═════ DATASET RECORDS

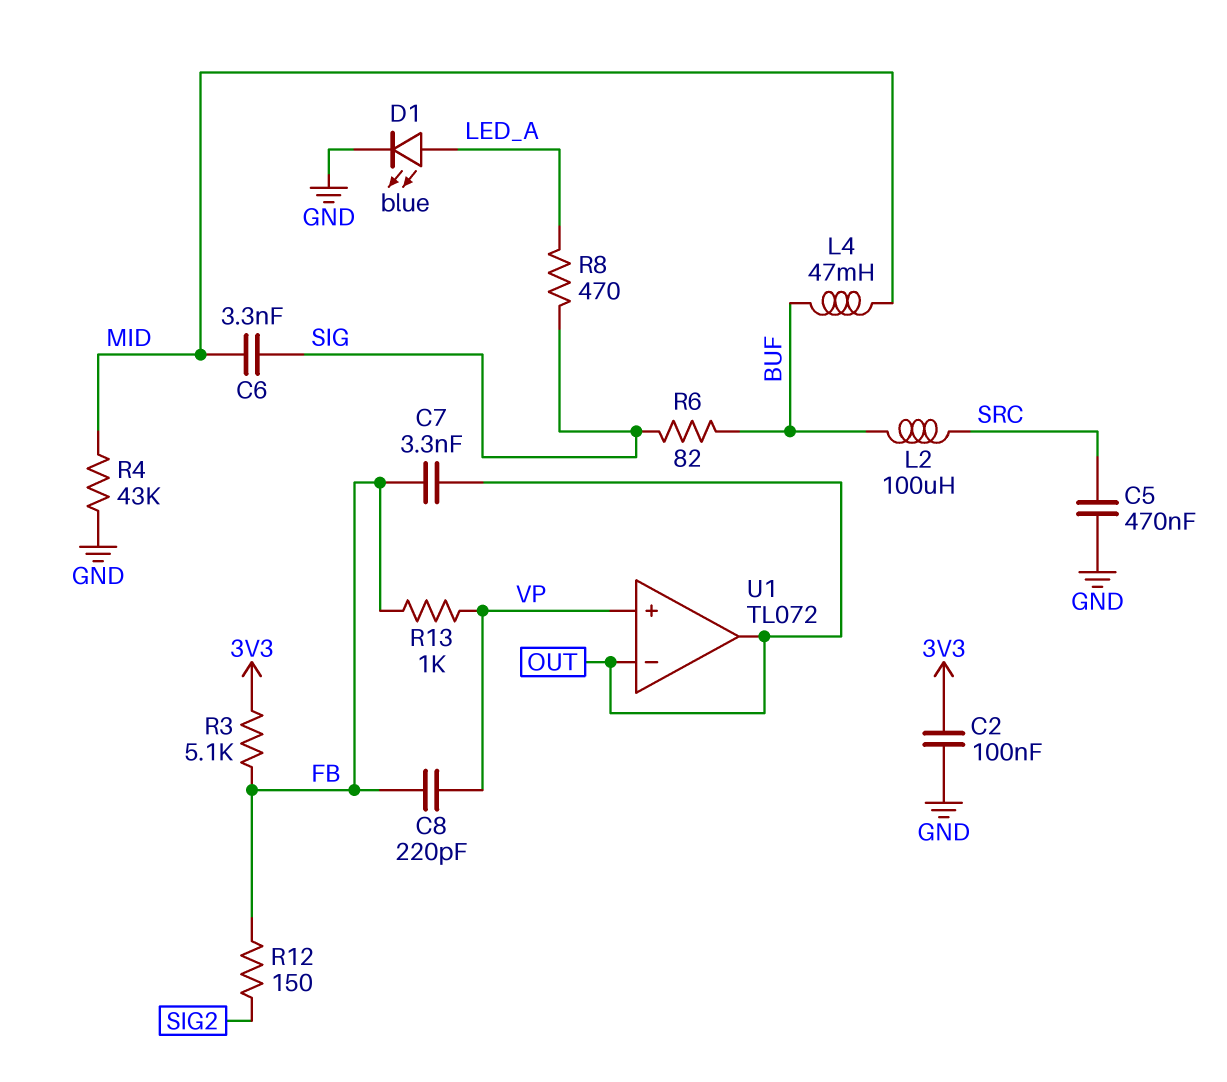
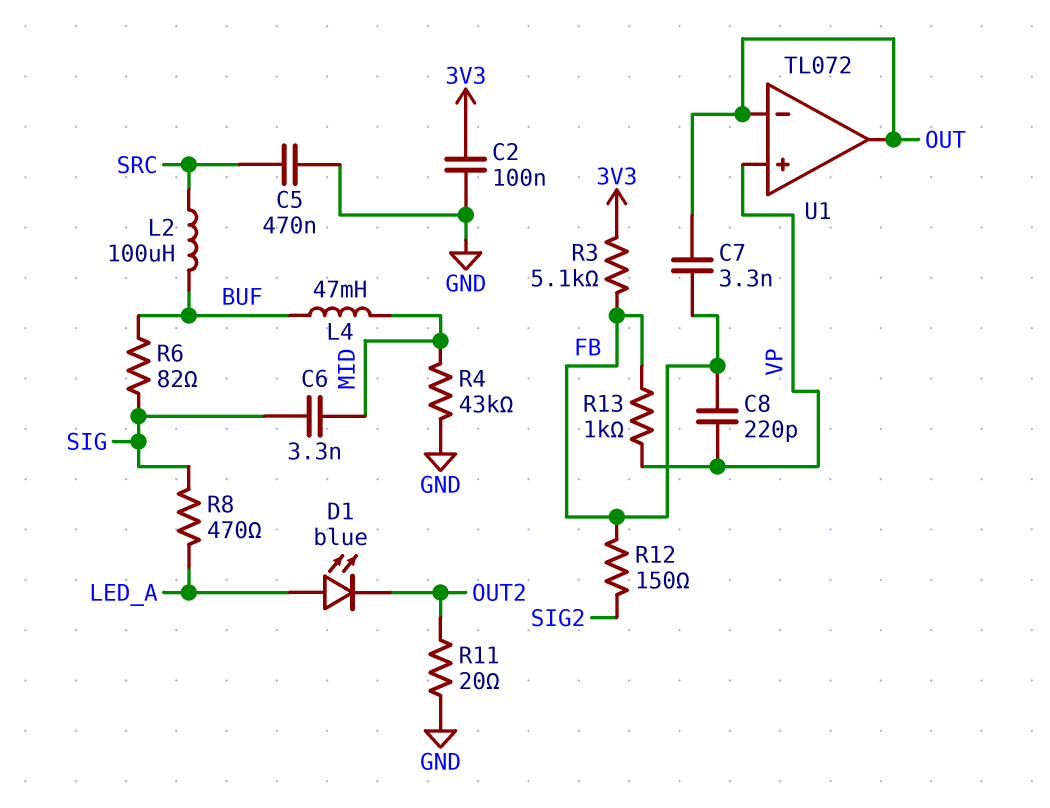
D1: LED blue (A LED_A, K GND) -> LED blue (A LED_A, K OUT2)
R11: none -> 20 (GND, OUT2)

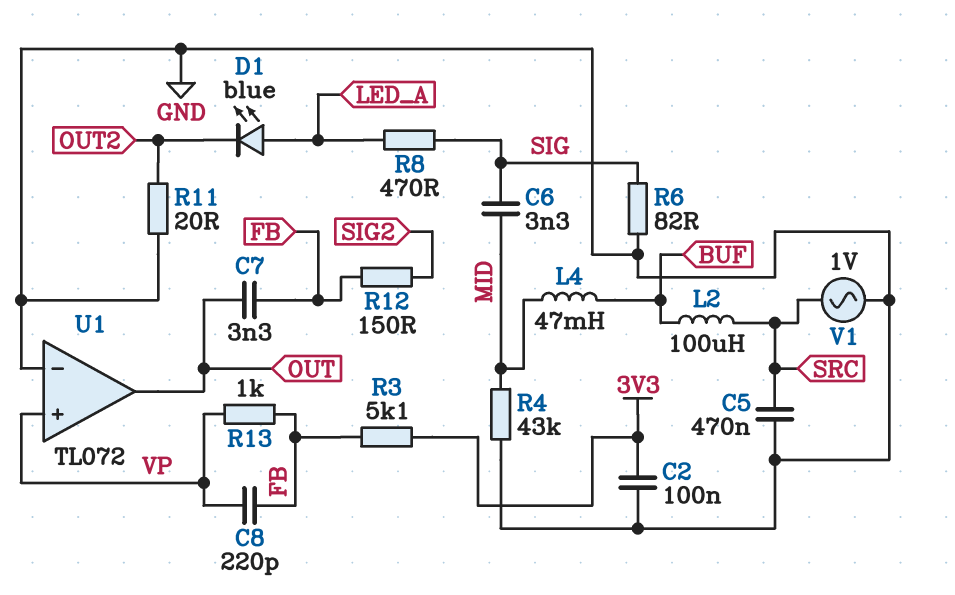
R6: 82 (BUF, SIG) -> 82 (GND, SIG)
U1 pin in-: OUT -> GND
V1: none -> AC 1V (GND, SRC)

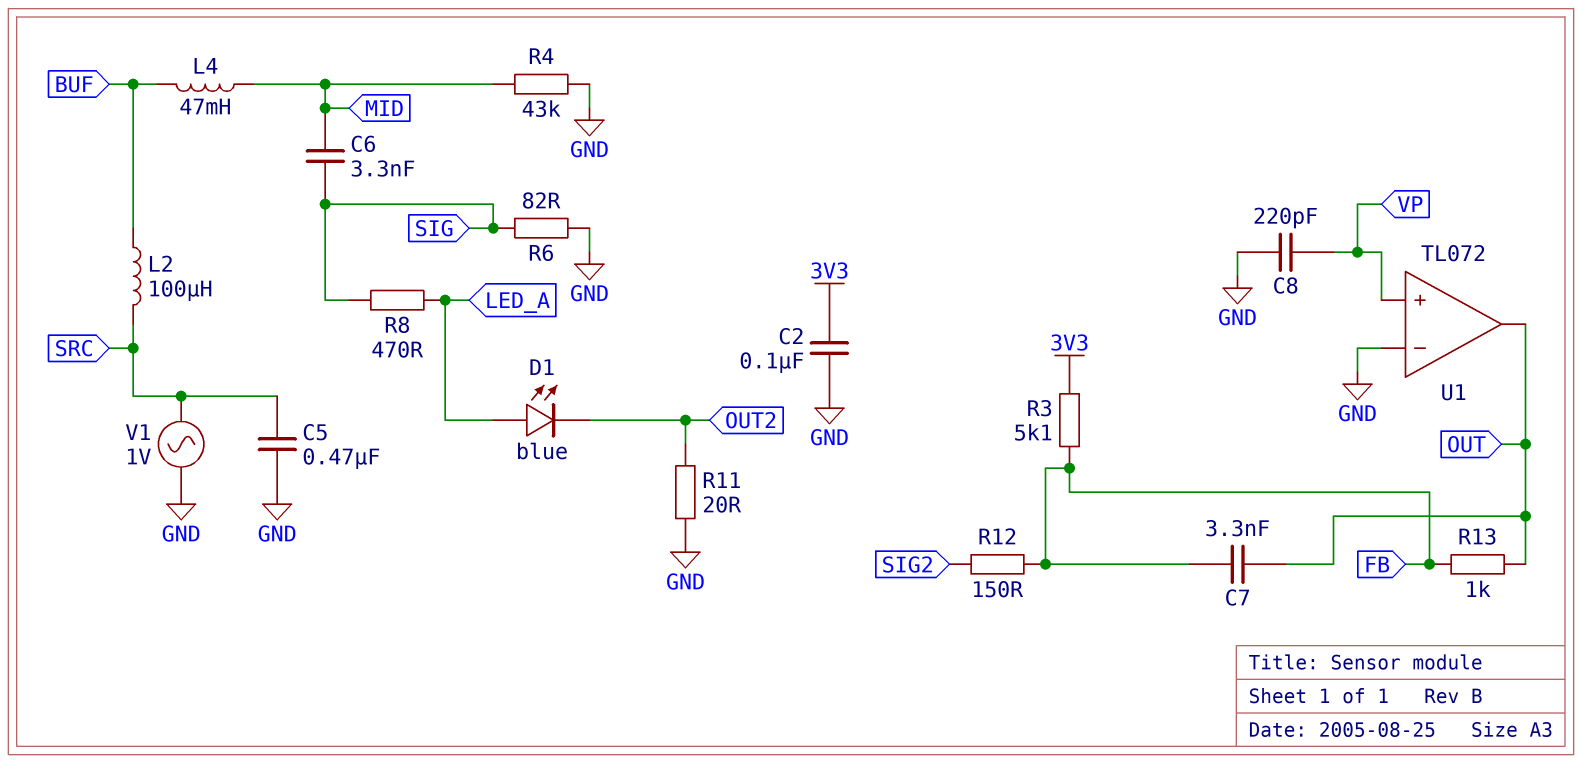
C8: 220pF (FB, VP) -> 220pF (GND, VP)
R13: 1k (FB, VP) -> 1k (FB, OUT)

══════════

TASK OBJECTIVE -> Copy the records exactly, minus any pictures.

ANSWER FOR THIS EXERCISE ->
D1: LED blue (A LED_A, K GND) -> LED blue (A LED_A, K OUT2)
R11: none -> 20 (GND, OUT2)

R6: 82 (BUF, SIG) -> 82 (GND, SIG)
U1 pin in-: OUT -> GND
V1: none -> AC 1V (GND, SRC)

C8: 220pF (FB, VP) -> 220pF (GND, VP)
R13: 1k (FB, VP) -> 1k (FB, OUT)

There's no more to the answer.